**What is expected**
Go through the listing below and output exactly the line with "black ruler: 3 -> 2", the line with "red wallet: 6 -> 4", and each line between; omit the rest.

(Dataset)

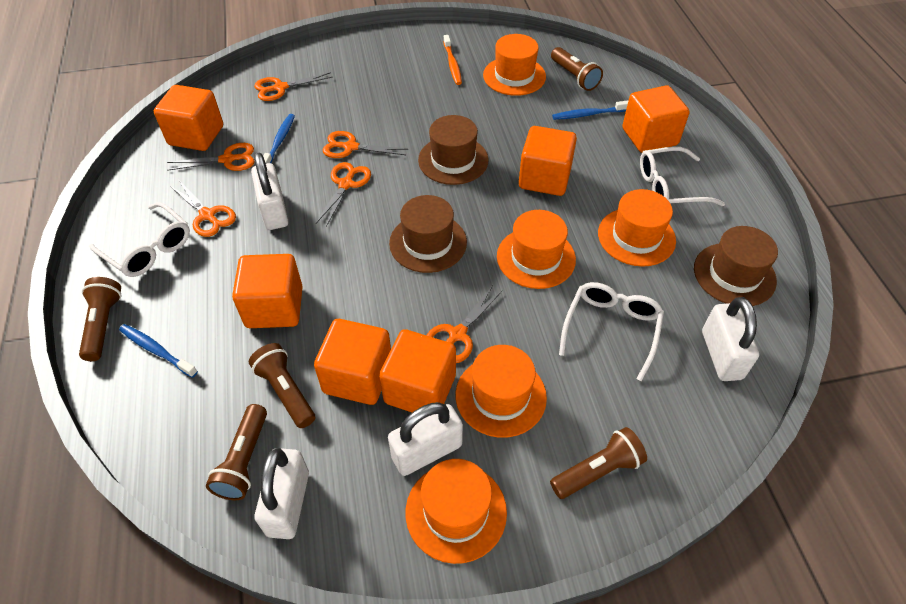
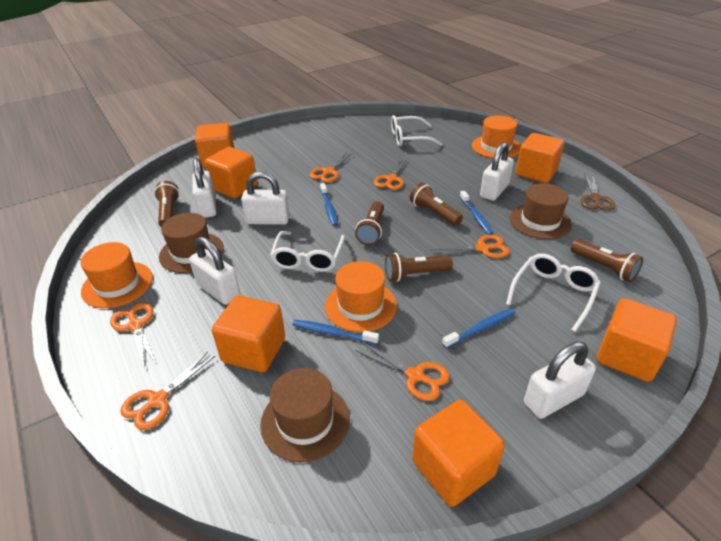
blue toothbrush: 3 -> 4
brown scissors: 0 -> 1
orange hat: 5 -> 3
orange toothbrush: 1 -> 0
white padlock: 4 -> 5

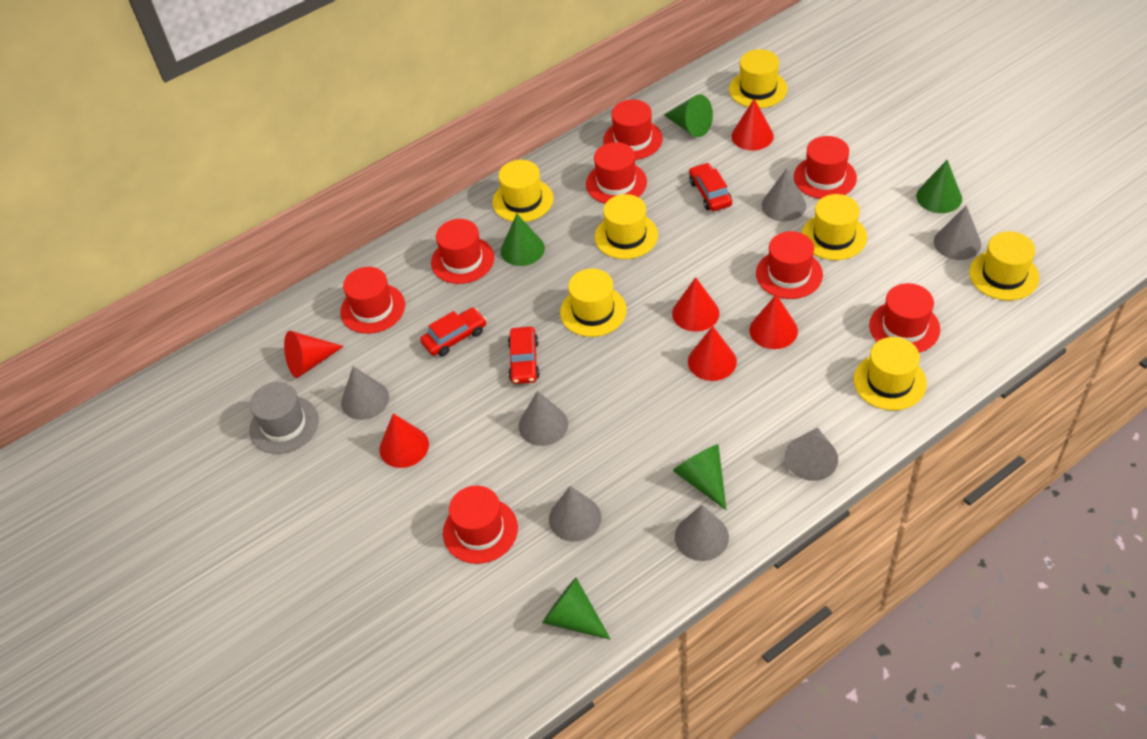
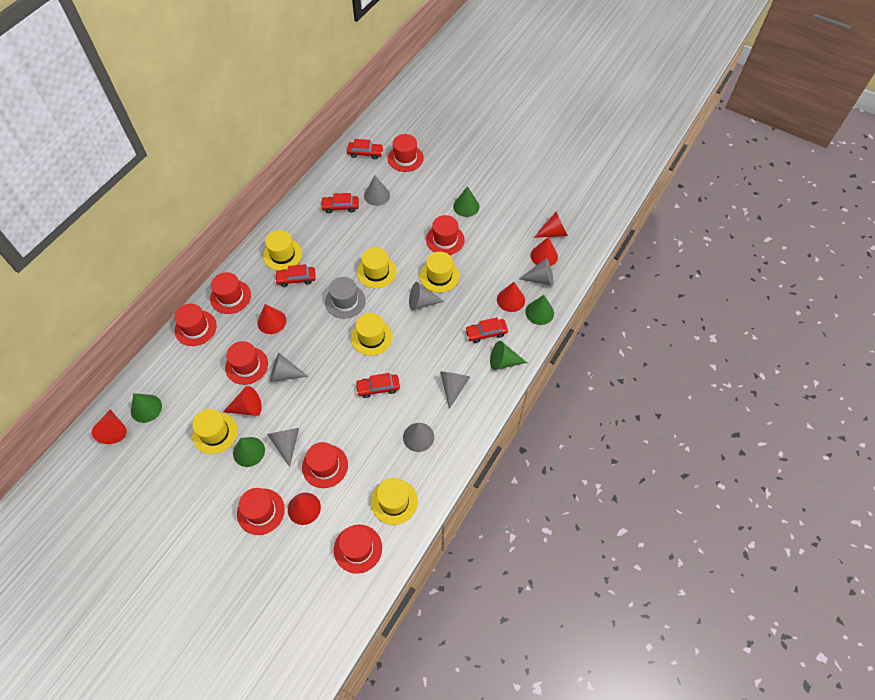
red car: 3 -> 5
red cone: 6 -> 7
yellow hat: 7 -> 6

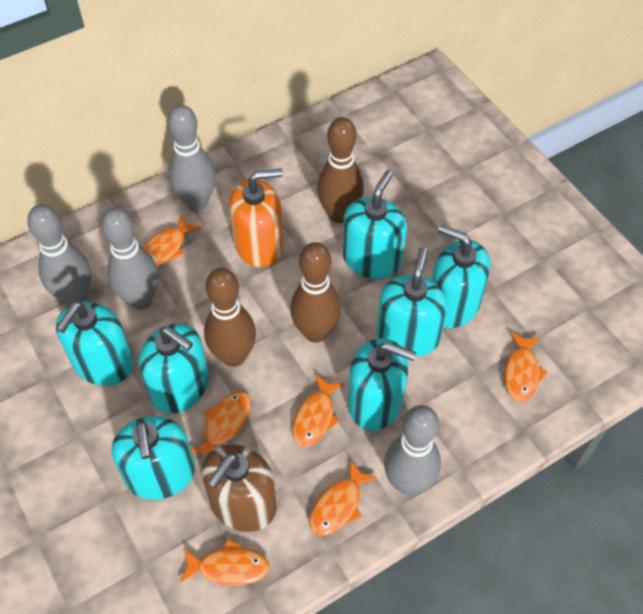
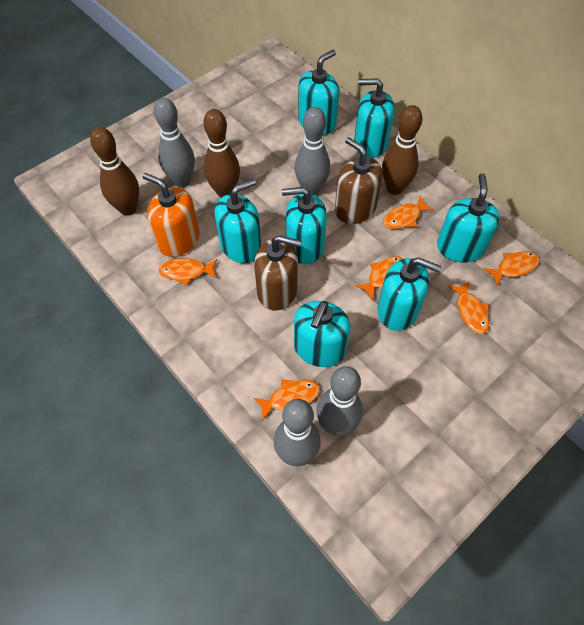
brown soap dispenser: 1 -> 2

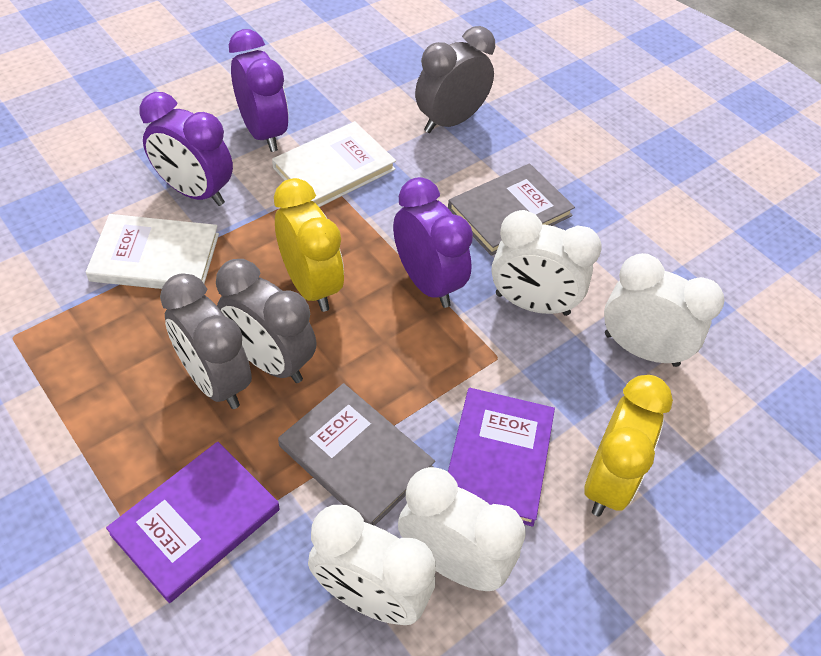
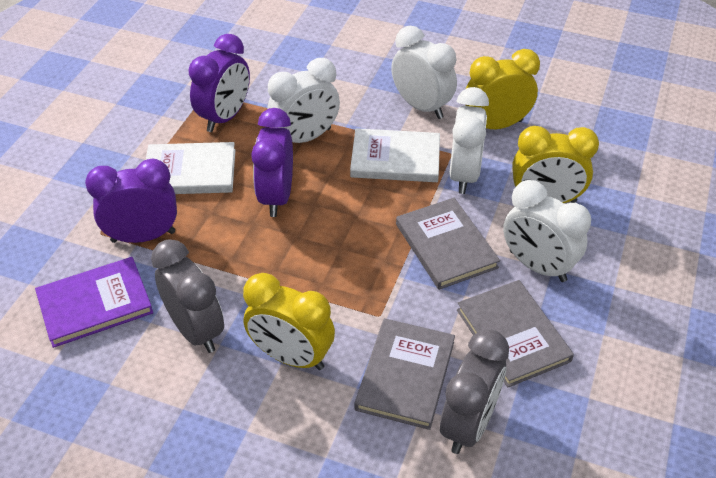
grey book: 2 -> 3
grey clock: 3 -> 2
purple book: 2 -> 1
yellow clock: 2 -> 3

(End Dataset)
(Dataset)

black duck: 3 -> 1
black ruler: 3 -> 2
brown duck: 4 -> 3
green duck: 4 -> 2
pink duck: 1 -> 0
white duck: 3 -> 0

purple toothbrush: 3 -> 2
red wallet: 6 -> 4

(End Dataset)

**Result for this task**
black ruler: 3 -> 2
brown duck: 4 -> 3
green duck: 4 -> 2
pink duck: 1 -> 0
white duck: 3 -> 0

purple toothbrush: 3 -> 2
red wallet: 6 -> 4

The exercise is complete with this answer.